### WORK ORDER
Start at the line below containing "purple carrot [543,198,623,289]" and stop at the line containing "blue camera [430,187,479,229]". Repeat every line of that stretch exactly, and nothing outside it.

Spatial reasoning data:
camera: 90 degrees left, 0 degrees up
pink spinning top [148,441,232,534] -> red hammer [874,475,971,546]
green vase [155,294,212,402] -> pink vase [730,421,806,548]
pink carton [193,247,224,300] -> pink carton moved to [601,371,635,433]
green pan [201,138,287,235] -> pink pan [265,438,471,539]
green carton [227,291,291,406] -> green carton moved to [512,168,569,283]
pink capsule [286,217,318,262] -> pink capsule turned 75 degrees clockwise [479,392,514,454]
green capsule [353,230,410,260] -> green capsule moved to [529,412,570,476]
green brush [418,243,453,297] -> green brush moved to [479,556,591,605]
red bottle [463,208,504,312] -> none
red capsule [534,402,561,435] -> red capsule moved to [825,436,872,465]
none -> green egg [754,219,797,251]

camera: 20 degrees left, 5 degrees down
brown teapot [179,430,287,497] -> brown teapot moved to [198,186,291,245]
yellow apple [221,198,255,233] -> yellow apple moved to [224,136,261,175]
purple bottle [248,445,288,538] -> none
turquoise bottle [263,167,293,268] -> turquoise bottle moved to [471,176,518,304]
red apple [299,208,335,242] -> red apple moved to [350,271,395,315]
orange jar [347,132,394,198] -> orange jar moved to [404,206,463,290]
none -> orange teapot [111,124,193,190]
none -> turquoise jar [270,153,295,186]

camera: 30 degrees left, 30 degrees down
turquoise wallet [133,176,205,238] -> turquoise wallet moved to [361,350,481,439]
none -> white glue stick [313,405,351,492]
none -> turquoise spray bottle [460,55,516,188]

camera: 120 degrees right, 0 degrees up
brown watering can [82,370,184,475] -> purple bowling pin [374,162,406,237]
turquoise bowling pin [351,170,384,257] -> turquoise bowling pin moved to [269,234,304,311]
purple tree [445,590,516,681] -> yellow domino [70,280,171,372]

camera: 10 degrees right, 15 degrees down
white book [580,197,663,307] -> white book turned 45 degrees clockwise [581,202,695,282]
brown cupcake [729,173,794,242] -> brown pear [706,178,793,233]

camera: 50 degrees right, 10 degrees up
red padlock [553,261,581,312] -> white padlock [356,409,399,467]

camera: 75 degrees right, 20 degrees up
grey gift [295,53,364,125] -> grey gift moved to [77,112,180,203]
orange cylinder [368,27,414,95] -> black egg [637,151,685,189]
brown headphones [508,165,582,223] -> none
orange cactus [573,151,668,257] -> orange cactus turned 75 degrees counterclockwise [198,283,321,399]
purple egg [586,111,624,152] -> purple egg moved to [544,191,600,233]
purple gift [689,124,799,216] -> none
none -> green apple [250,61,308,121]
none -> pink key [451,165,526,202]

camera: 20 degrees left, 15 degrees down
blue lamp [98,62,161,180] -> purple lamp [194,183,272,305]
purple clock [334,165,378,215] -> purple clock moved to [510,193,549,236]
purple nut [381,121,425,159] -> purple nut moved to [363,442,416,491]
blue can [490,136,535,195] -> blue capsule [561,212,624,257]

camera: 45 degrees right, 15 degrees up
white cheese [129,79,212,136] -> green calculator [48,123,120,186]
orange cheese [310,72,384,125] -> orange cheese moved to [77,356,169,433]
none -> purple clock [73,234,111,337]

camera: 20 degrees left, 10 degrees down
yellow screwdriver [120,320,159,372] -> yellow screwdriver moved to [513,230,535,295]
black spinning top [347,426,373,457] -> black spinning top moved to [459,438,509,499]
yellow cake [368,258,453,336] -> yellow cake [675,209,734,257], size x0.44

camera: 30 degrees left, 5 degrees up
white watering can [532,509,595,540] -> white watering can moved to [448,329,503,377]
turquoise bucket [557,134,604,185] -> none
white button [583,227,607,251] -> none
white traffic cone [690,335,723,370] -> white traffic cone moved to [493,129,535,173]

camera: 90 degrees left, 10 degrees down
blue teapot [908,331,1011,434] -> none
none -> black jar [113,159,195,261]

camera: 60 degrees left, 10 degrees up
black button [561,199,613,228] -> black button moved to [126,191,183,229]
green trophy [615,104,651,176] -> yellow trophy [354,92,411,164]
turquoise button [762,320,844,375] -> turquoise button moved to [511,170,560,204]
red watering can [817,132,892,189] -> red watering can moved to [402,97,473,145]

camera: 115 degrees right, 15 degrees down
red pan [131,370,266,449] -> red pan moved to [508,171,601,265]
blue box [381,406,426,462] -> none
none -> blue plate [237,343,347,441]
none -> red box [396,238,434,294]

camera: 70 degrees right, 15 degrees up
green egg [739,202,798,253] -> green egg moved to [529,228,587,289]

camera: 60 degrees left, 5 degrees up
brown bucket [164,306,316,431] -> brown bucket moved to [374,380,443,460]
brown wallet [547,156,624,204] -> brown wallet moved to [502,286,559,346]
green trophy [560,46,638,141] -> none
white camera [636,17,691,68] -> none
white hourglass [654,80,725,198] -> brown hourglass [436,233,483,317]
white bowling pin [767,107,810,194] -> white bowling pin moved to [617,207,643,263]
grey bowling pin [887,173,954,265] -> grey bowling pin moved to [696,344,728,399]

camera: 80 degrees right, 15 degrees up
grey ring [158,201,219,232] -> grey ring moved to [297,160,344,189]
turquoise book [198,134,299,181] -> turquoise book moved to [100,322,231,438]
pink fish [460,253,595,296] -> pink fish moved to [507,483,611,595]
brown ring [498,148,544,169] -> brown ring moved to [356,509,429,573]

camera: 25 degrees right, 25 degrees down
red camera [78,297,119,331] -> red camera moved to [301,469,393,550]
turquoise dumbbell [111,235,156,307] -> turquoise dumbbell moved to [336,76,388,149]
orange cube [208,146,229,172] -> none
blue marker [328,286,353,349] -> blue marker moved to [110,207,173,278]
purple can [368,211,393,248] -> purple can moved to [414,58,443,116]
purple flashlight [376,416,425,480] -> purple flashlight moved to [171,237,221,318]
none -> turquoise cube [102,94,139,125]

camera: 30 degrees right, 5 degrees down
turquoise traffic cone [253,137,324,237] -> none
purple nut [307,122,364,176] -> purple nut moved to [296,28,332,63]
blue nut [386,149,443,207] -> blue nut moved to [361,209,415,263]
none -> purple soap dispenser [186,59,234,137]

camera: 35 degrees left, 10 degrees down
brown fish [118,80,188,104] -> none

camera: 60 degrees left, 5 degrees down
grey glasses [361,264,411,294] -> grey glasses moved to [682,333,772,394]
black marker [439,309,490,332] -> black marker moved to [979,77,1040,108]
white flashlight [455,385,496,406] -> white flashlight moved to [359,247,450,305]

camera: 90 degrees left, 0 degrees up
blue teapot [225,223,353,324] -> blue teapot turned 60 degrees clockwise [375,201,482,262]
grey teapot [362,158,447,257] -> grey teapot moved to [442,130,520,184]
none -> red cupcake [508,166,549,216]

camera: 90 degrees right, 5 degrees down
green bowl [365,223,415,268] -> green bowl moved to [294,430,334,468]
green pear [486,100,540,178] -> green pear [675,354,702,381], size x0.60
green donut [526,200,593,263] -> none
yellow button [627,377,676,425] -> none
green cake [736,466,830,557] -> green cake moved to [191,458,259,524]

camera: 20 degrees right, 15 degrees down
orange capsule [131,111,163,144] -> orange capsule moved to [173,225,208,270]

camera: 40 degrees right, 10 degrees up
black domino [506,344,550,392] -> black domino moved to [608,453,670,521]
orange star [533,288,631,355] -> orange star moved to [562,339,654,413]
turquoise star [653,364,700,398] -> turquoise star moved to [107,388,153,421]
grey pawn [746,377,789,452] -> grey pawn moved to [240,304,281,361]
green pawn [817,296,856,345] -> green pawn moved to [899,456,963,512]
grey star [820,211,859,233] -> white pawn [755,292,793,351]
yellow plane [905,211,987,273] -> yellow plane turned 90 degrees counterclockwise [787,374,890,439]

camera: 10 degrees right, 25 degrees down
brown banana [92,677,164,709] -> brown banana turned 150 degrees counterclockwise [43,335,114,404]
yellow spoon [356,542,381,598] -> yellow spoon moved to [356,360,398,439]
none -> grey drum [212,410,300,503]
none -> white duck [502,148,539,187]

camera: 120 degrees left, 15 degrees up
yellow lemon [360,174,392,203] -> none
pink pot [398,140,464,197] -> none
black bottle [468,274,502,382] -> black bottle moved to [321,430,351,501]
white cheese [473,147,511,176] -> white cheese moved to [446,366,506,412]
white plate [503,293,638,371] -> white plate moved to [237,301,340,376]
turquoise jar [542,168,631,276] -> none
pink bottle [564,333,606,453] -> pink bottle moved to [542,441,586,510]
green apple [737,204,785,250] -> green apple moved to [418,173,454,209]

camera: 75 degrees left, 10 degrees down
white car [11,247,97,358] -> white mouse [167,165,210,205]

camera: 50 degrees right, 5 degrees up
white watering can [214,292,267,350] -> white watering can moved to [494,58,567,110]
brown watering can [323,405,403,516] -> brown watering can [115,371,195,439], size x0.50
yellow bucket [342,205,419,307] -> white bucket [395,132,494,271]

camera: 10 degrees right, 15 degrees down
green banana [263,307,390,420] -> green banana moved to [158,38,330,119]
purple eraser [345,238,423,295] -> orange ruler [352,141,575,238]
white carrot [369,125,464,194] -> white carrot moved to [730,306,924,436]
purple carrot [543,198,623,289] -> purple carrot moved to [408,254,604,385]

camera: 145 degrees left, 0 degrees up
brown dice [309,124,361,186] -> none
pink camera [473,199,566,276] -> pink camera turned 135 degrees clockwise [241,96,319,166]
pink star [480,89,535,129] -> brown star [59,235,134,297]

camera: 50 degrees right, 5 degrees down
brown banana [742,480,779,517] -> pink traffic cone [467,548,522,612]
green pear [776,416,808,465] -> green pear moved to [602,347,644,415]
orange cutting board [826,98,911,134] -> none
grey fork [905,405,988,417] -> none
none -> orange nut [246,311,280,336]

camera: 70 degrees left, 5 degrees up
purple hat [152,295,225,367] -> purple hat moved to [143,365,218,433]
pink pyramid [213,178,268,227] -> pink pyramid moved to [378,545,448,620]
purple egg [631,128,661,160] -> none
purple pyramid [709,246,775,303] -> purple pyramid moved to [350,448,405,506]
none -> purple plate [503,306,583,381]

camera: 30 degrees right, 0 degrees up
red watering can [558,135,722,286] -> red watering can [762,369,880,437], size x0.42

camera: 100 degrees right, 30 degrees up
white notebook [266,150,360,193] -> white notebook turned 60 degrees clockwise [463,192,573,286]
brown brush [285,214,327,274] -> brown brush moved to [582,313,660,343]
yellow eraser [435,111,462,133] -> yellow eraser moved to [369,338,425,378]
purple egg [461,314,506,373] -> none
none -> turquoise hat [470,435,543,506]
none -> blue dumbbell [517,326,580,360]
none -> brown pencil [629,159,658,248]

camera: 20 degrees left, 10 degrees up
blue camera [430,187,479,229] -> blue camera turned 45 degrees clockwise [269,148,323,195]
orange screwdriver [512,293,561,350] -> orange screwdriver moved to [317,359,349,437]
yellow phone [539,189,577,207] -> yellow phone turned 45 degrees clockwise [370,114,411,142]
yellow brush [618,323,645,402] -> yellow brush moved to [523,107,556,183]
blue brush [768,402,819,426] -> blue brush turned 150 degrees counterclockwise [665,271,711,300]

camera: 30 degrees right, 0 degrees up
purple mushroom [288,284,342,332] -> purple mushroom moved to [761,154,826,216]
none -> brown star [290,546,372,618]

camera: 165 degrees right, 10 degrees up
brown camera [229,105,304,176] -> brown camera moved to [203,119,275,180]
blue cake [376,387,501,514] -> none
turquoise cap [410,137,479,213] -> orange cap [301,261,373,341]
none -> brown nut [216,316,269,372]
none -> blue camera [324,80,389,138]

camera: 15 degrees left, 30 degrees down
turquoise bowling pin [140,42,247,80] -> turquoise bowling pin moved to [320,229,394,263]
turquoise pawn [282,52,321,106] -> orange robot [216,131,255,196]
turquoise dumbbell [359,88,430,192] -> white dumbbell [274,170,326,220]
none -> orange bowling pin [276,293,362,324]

### ANSWER TO THIS TASK
purple carrot [543,198,623,289] -> purple carrot moved to [408,254,604,385]

camera: 145 degrees left, 0 degrees up
brown dice [309,124,361,186] -> none
pink camera [473,199,566,276] -> pink camera turned 135 degrees clockwise [241,96,319,166]
pink star [480,89,535,129] -> brown star [59,235,134,297]

camera: 50 degrees right, 5 degrees down
brown banana [742,480,779,517] -> pink traffic cone [467,548,522,612]
green pear [776,416,808,465] -> green pear moved to [602,347,644,415]
orange cutting board [826,98,911,134] -> none
grey fork [905,405,988,417] -> none
none -> orange nut [246,311,280,336]

camera: 70 degrees left, 5 degrees up
purple hat [152,295,225,367] -> purple hat moved to [143,365,218,433]
pink pyramid [213,178,268,227] -> pink pyramid moved to [378,545,448,620]
purple egg [631,128,661,160] -> none
purple pyramid [709,246,775,303] -> purple pyramid moved to [350,448,405,506]
none -> purple plate [503,306,583,381]

camera: 30 degrees right, 0 degrees up
red watering can [558,135,722,286] -> red watering can [762,369,880,437], size x0.42

camera: 100 degrees right, 30 degrees up
white notebook [266,150,360,193] -> white notebook turned 60 degrees clockwise [463,192,573,286]
brown brush [285,214,327,274] -> brown brush moved to [582,313,660,343]
yellow eraser [435,111,462,133] -> yellow eraser moved to [369,338,425,378]
purple egg [461,314,506,373] -> none
none -> turquoise hat [470,435,543,506]
none -> blue dumbbell [517,326,580,360]
none -> brown pencil [629,159,658,248]

camera: 20 degrees left, 10 degrees up
blue camera [430,187,479,229] -> blue camera turned 45 degrees clockwise [269,148,323,195]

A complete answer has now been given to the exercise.